# What you are asked to do
Would you copy all lines in the data that contain the word "right"?

# Source data
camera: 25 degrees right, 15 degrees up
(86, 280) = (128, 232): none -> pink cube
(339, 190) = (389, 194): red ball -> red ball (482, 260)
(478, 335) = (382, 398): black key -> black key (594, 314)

* * *

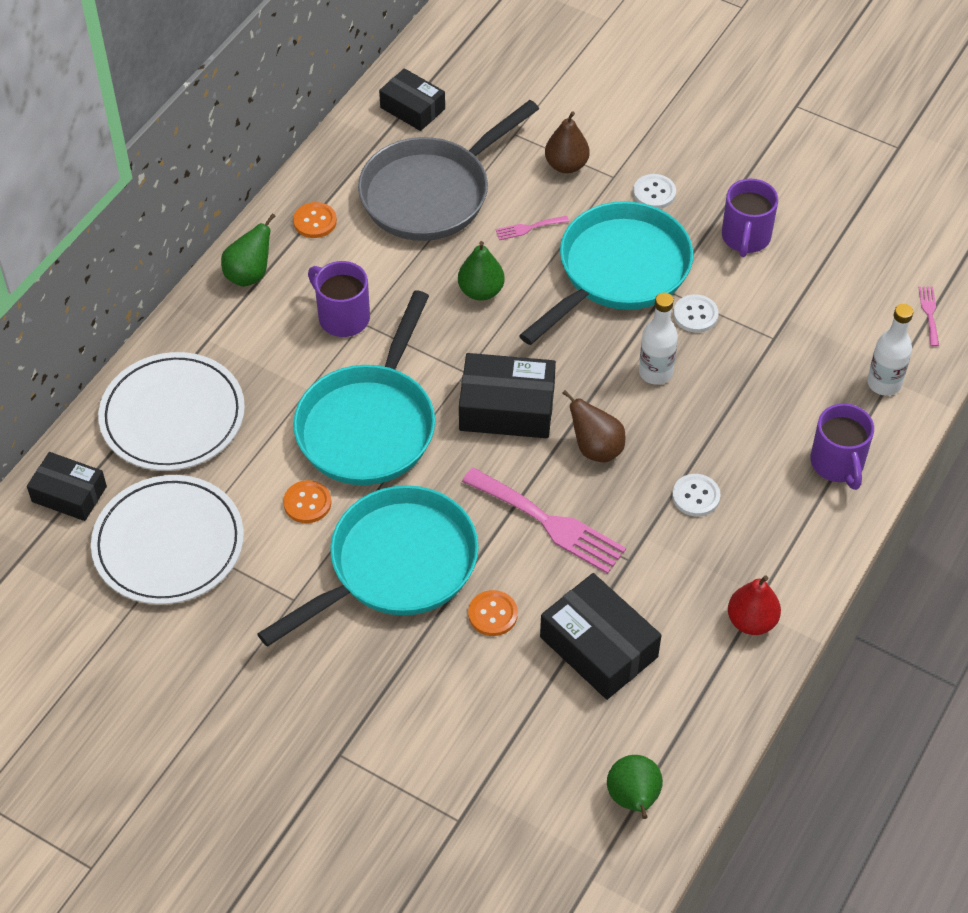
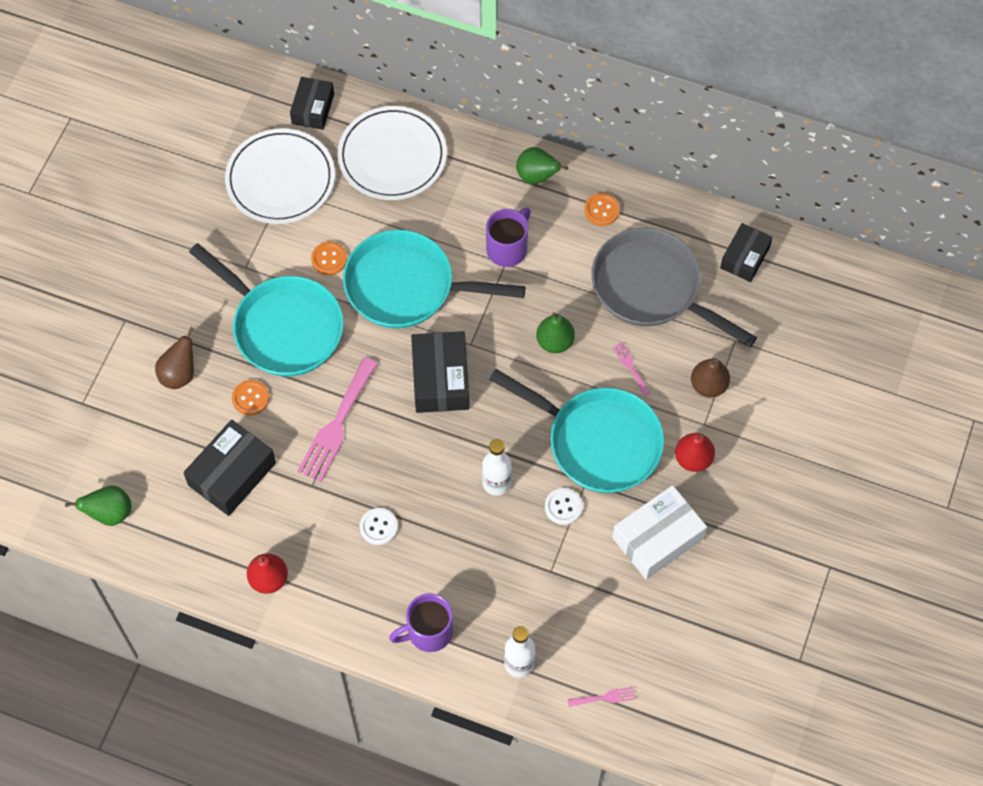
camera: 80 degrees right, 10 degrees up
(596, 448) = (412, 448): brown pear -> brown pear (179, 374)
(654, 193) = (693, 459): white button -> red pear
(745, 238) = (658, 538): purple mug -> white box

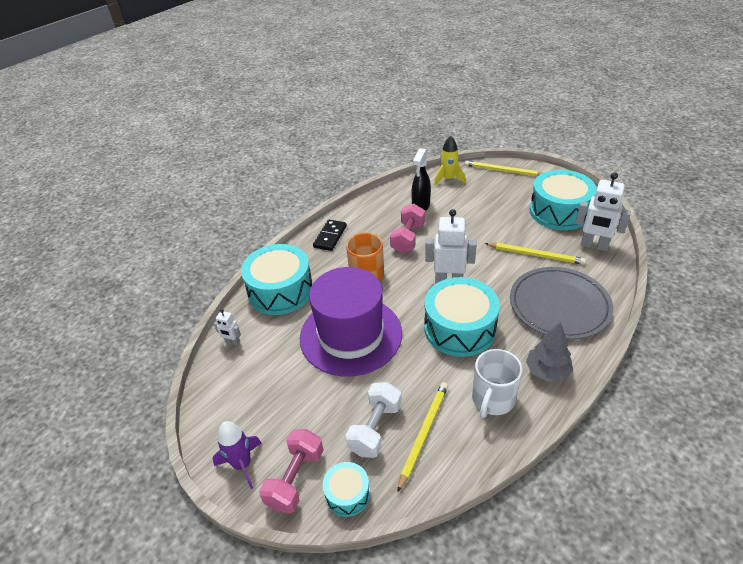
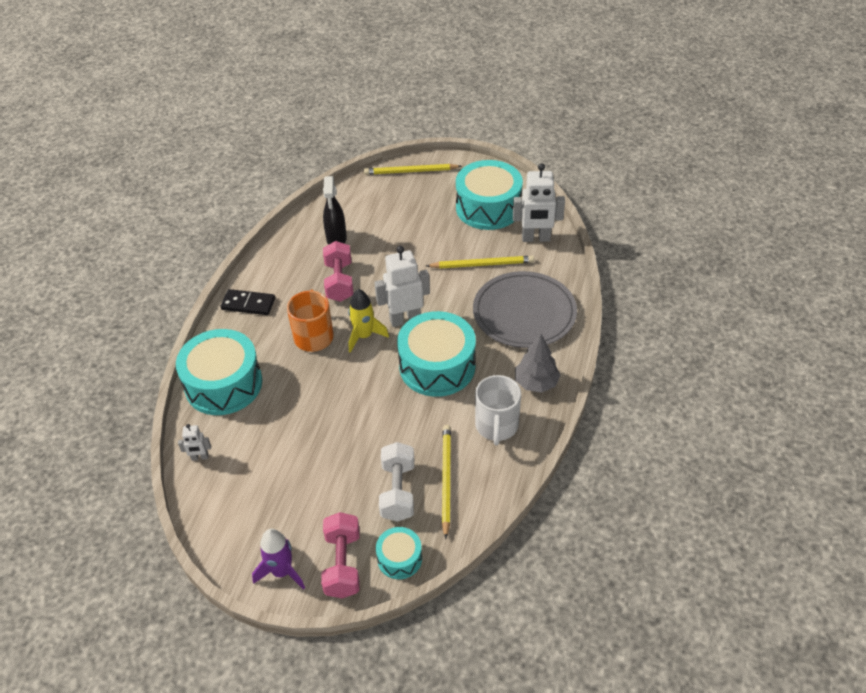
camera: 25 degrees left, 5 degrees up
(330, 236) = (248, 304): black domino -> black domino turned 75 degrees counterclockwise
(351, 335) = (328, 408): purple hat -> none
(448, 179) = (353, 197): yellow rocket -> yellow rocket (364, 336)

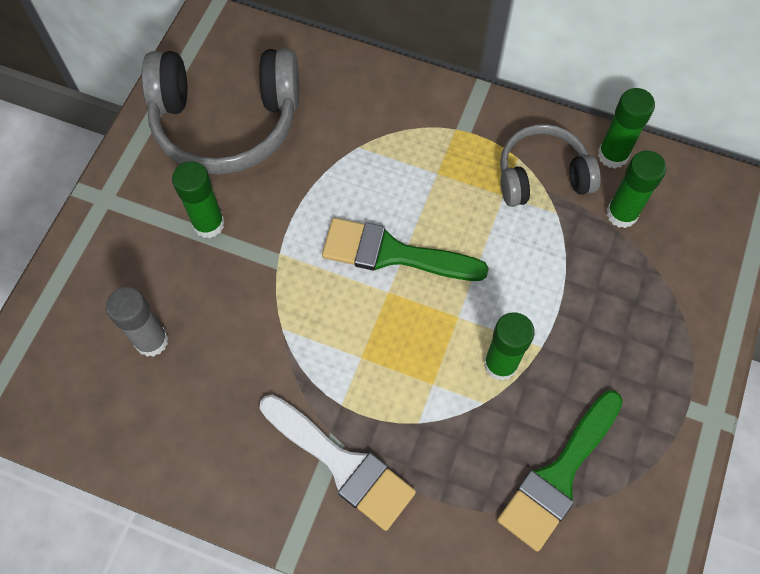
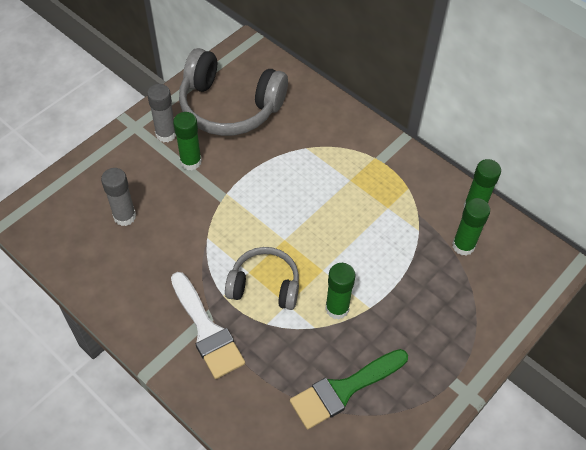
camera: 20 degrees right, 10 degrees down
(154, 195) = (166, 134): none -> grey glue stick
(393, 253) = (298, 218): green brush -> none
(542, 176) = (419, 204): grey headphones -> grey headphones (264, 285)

# Your response
camera: 25 degrees right, 15 degrees up
camera: 80 degrees right, 10 degrees up
camera: 20 degrees right, 10 degrees down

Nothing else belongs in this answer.